## AIM OF THE TASK
From the entries below, return exactly the lines beginning at the one that contains "C11: 2.2nF (CLK, GND) -> 2.2nF (GND, VCTRL)" and ending at the one that contains "J2 pin 2: VB2 -> +3V3", both of them included, and only those lines.

## SUPPLIED DATA
● ● ● ●
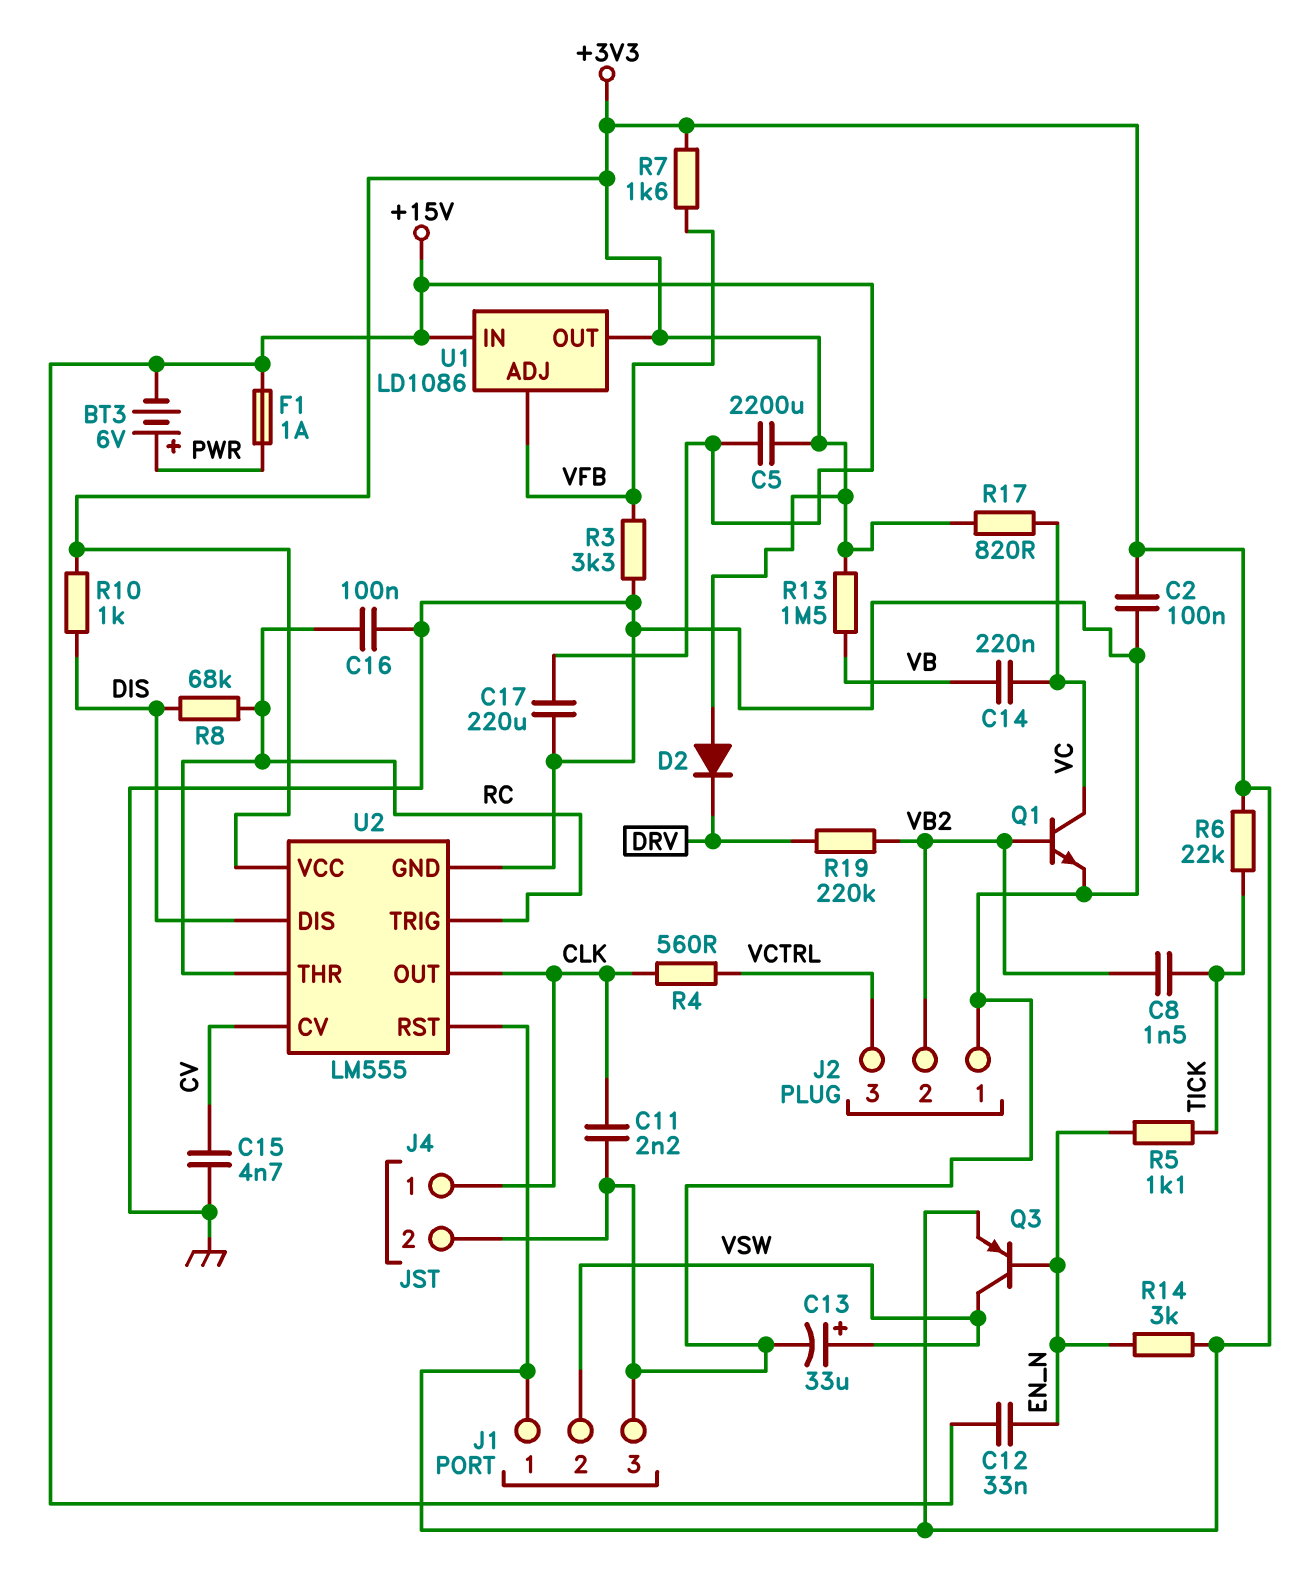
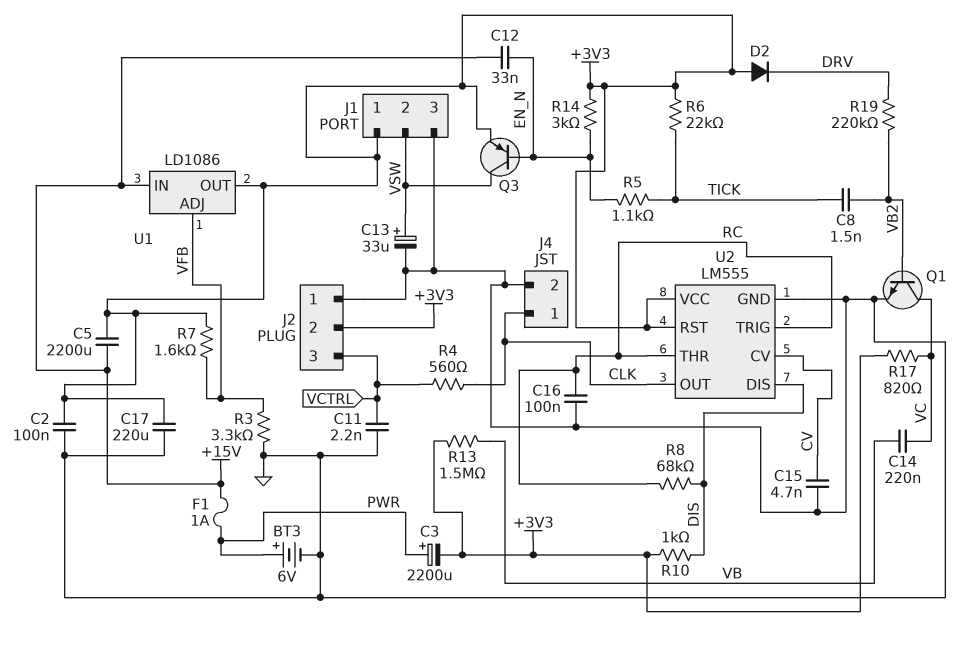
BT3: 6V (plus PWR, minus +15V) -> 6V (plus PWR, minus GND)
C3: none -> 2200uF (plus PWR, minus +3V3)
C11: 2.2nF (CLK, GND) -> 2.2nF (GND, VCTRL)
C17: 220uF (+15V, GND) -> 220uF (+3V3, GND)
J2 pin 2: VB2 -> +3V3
● ● ● ●
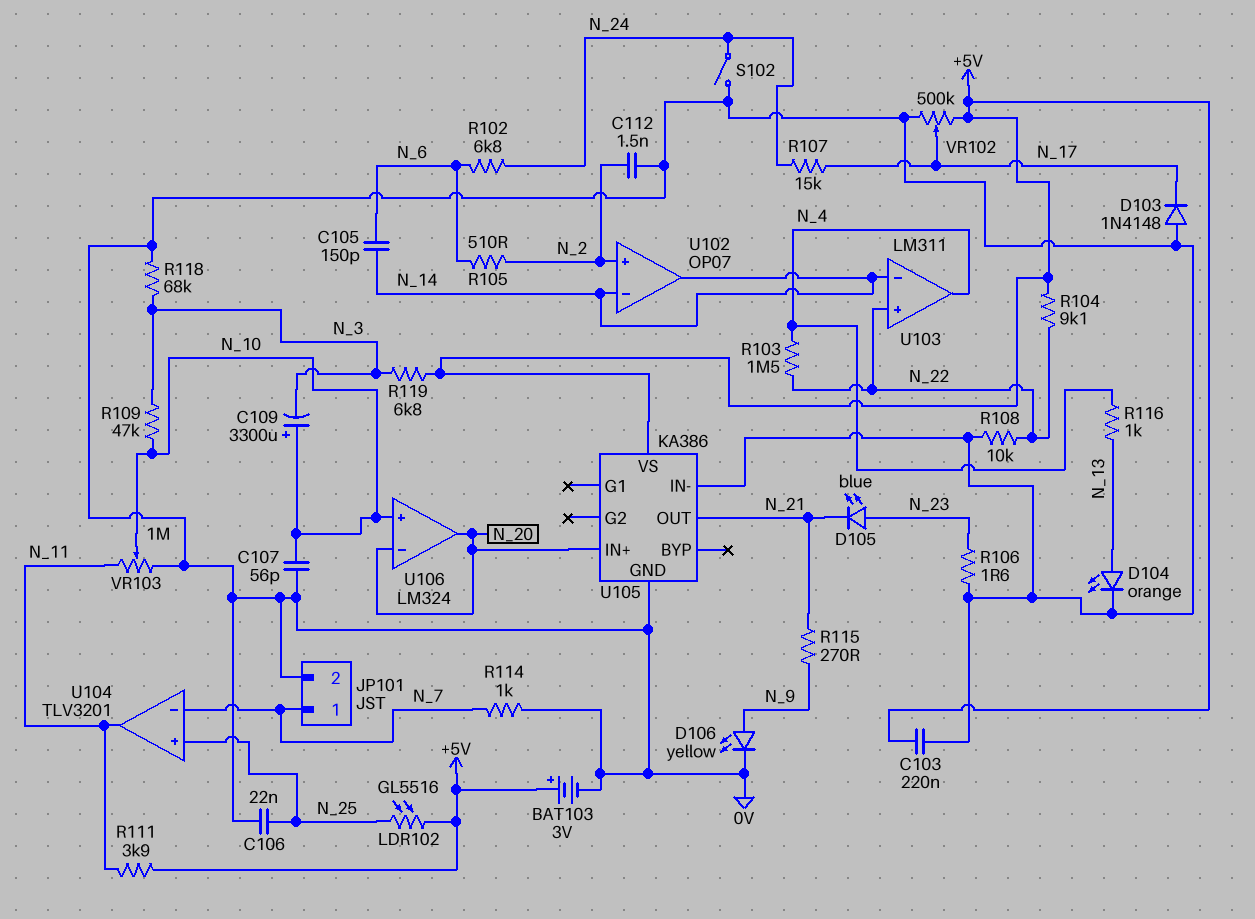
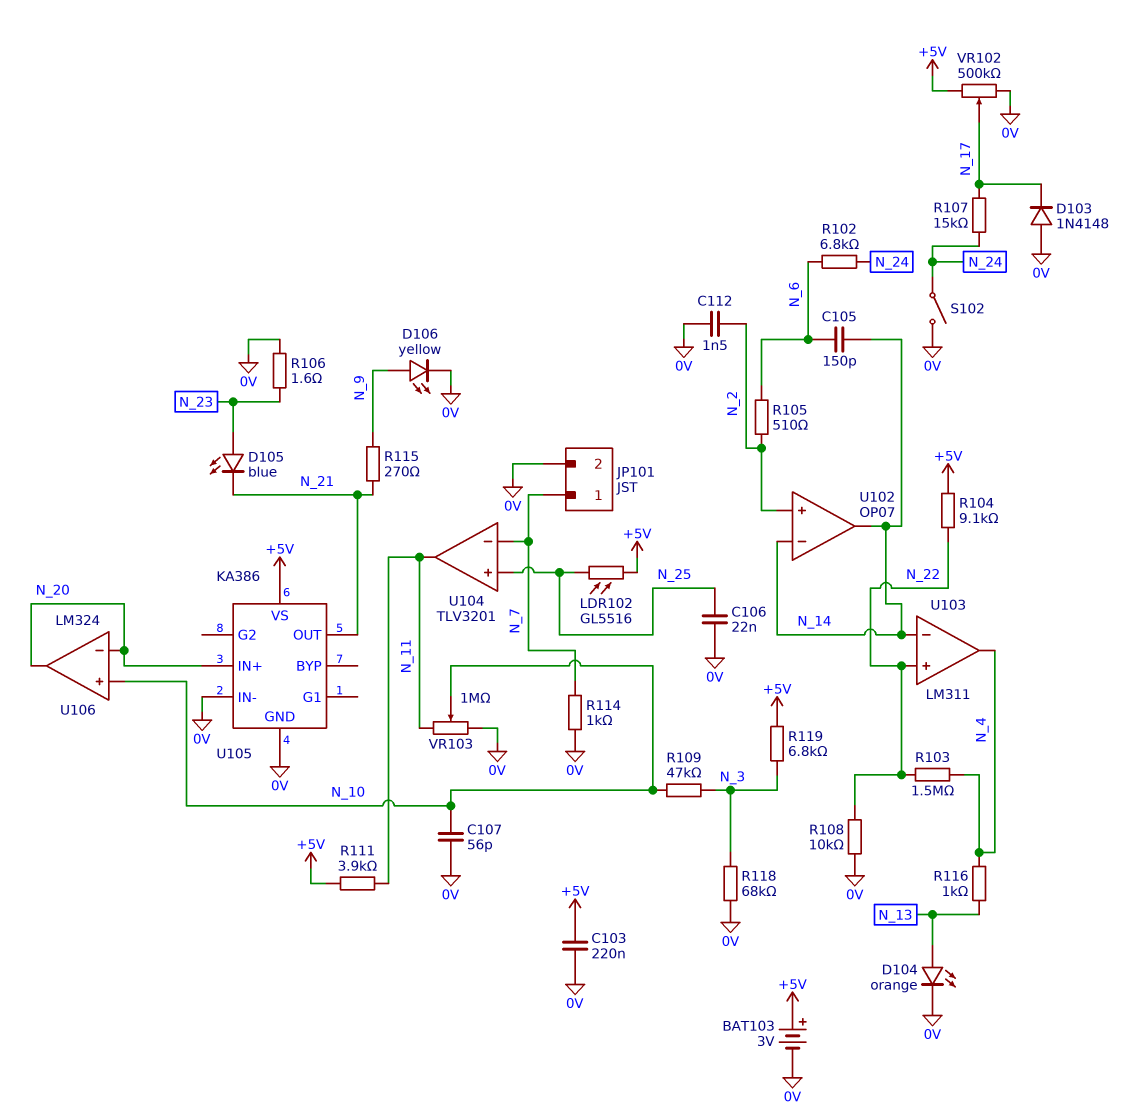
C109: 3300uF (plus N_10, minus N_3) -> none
● ● ● ●
## EXERCISE SOLUTION
C11: 2.2nF (CLK, GND) -> 2.2nF (GND, VCTRL)
C17: 220uF (+15V, GND) -> 220uF (+3V3, GND)
J2 pin 2: VB2 -> +3V3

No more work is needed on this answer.